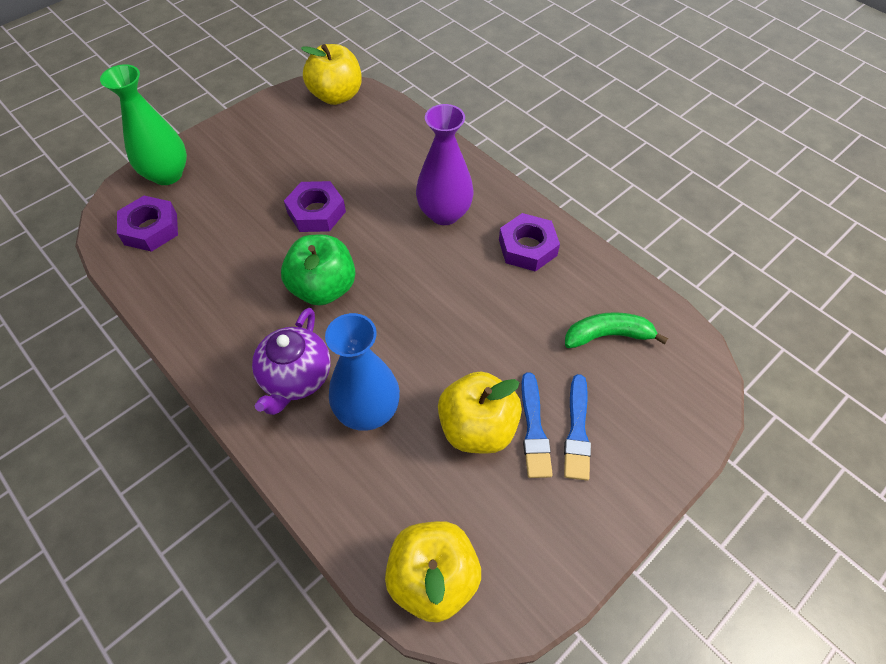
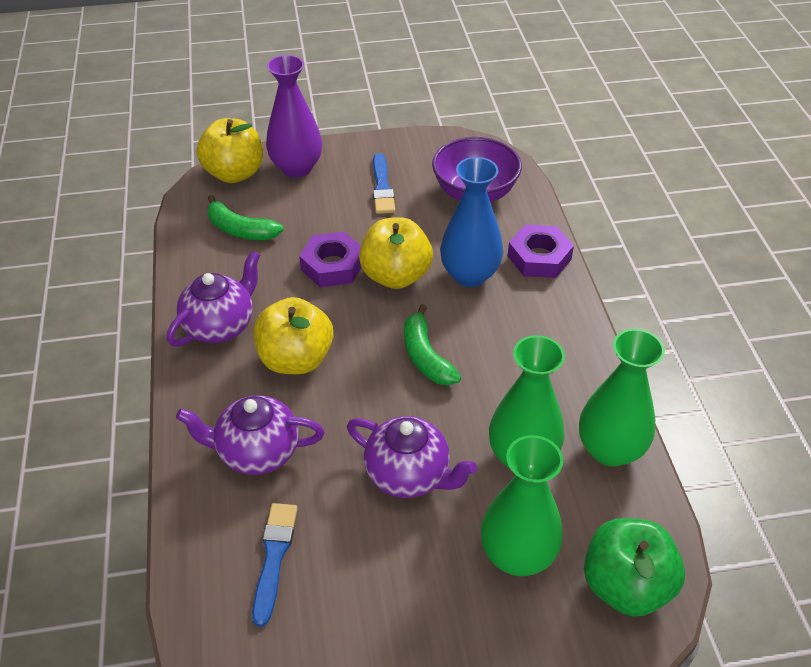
green banana: 1 -> 2
green vase: 1 -> 3
purple bowl: 0 -> 1
purple nut: 3 -> 2
purple teapot: 1 -> 3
· · ·
Assignment:
Lines from the one containing "green vase: 1 -> 3" through the last line of the records, restated word for word: that is the whole response.

Answer area:
green vase: 1 -> 3
purple bowl: 0 -> 1
purple nut: 3 -> 2
purple teapot: 1 -> 3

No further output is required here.